[Work order]
In your copy, include no images, and write out every entry below exactly as it stands.

[Coordinate-based change listings]
----------------

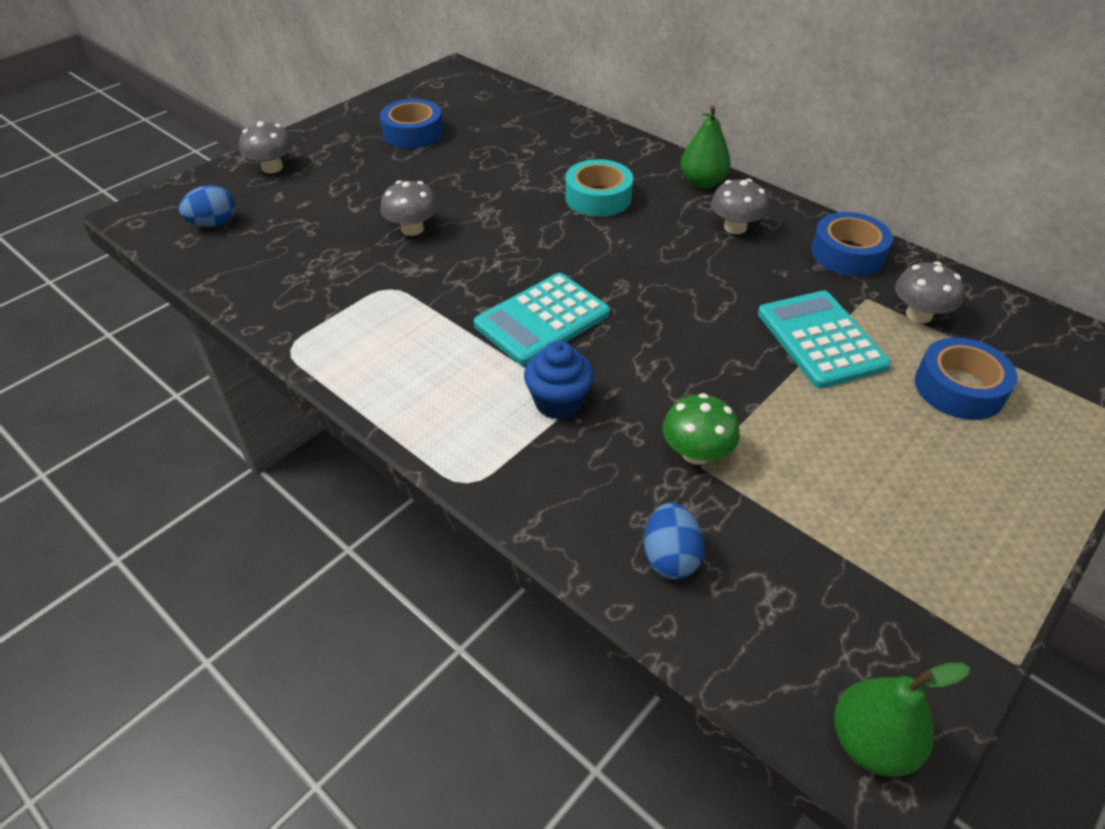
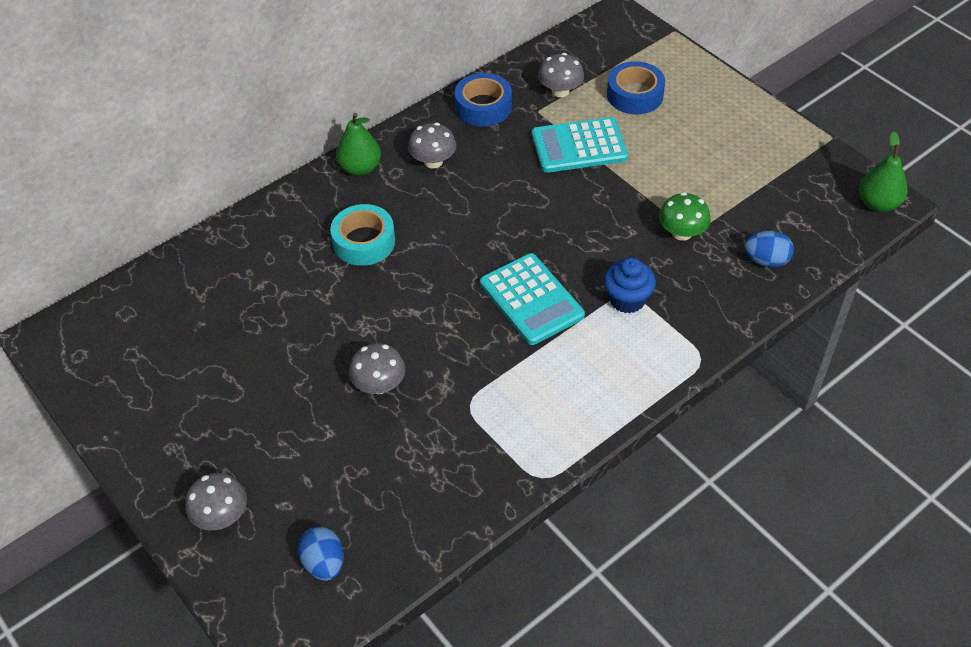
camera: 80 degrees left, 5 degrees up
(413, 133) = (190, 380): blue tape -> none

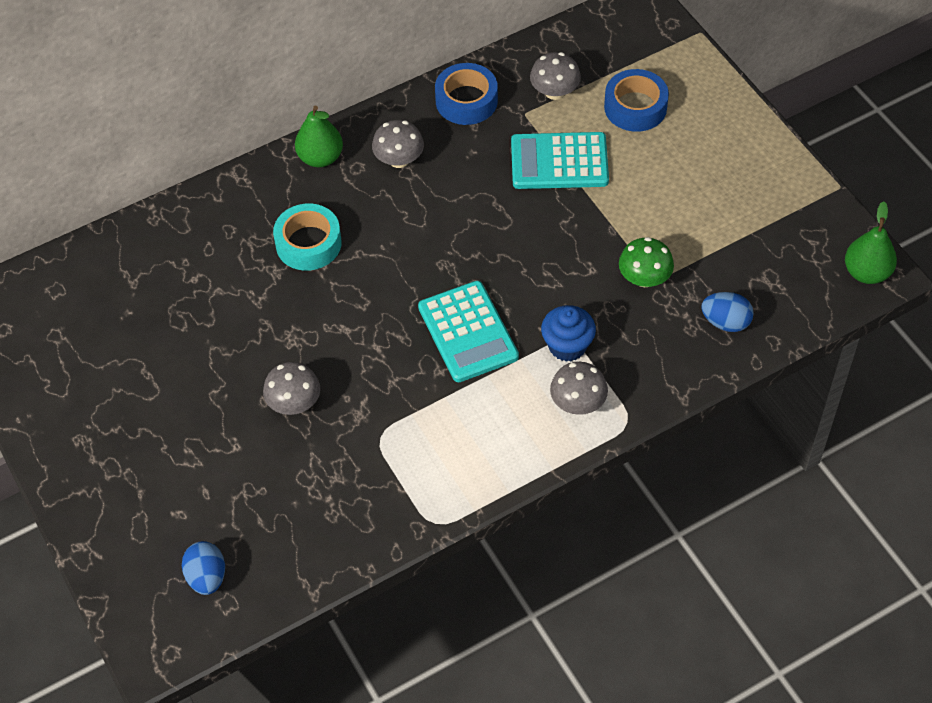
camera: 10 degrees right, 5 degrees up
(221, 516) = (117, 515): grey mushroom -> grey mushroom (578, 403)

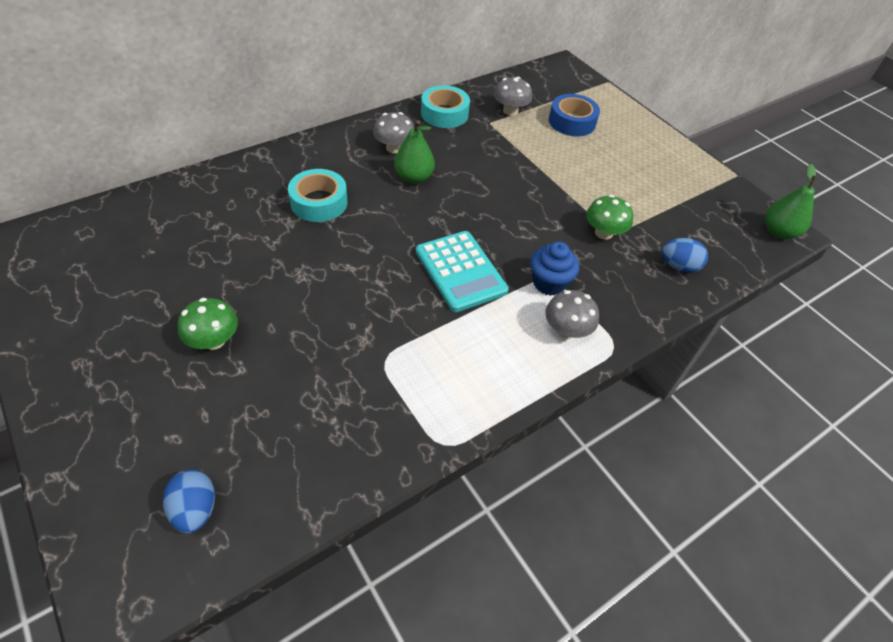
camera: 10 degrees left, 5 degrees down
(206, 415) = (214, 340): none -> green mushroom
(294, 403) = (301, 329): grey mushroom -> none
(320, 158) = (330, 145): green pear -> green pear (414, 178)
(466, 101) = (444, 113): blue tape -> turquoise tape
(559, 162) = (520, 153): turquoise calculator -> none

----------------

[Completed exercise]
camera: 80 degrees left, 5 degrees up
(413, 133) = (190, 380): blue tape -> none

camera: 10 degrees right, 5 degrees up
(221, 516) = (117, 515): grey mushroom -> grey mushroom (578, 403)

camera: 10 degrees left, 5 degrees down
(206, 415) = (214, 340): none -> green mushroom
(294, 403) = (301, 329): grey mushroom -> none
(320, 158) = (330, 145): green pear -> green pear (414, 178)
(466, 101) = (444, 113): blue tape -> turquoise tape
(559, 162) = (520, 153): turquoise calculator -> none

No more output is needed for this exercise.